Records from a data collection
- - -

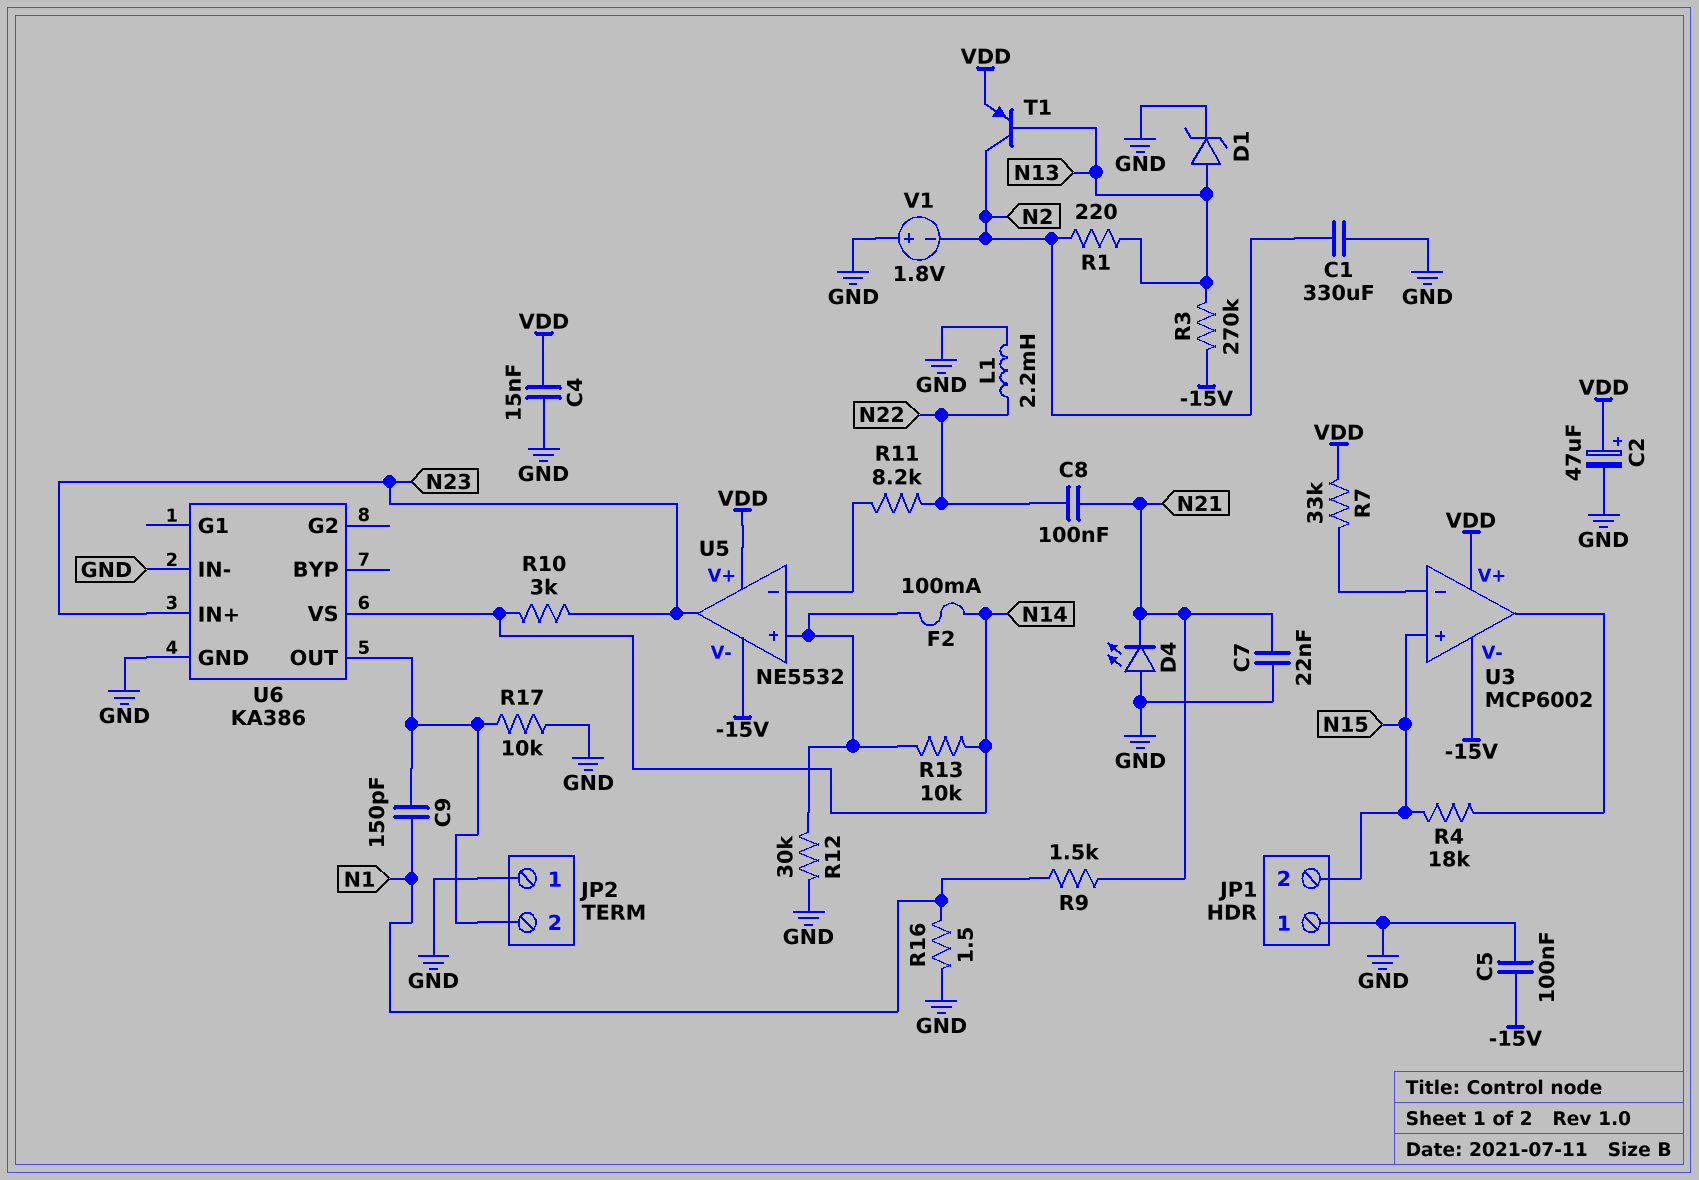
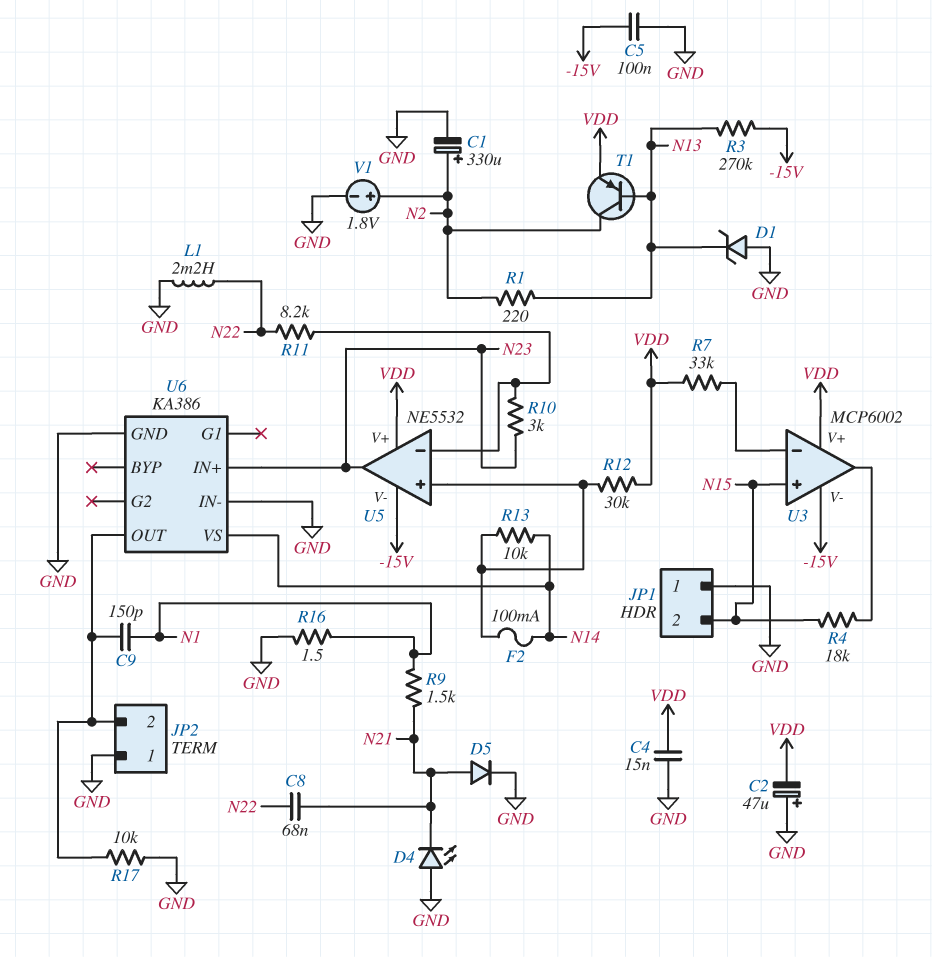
C1: 330uF (GND, N2) -> 330uF (plus N2, minus GND)
C2: 47uF (plus VDD, minus GND) -> 47uF (plus GND, minus VDD)
C7: 22nF (GND, N21) -> none
C8: 100nF (N21, N22) -> 68nF (N21, N22)
D1: zener (A N13, K GND) -> zener (A GND, K N13)
D5: none -> diode (A N21, K GND)
R10: 3k (N14, N23) -> 3k (N23, U5/in-)
R12: 30k (GND, U5/in+) -> 30k (U5/in+, VDD)
V1: 1.8V (plus GND, minus N2) -> 1.8V (plus N2, minus GND)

- - -

Your answer must be the line holding "R10: 3k (N14, N23) -> 3k (N23, U5/in-)" plus every later line to the end of the records, copied exactly.

R10: 3k (N14, N23) -> 3k (N23, U5/in-)
R12: 30k (GND, U5/in+) -> 30k (U5/in+, VDD)
V1: 1.8V (plus GND, minus N2) -> 1.8V (plus N2, minus GND)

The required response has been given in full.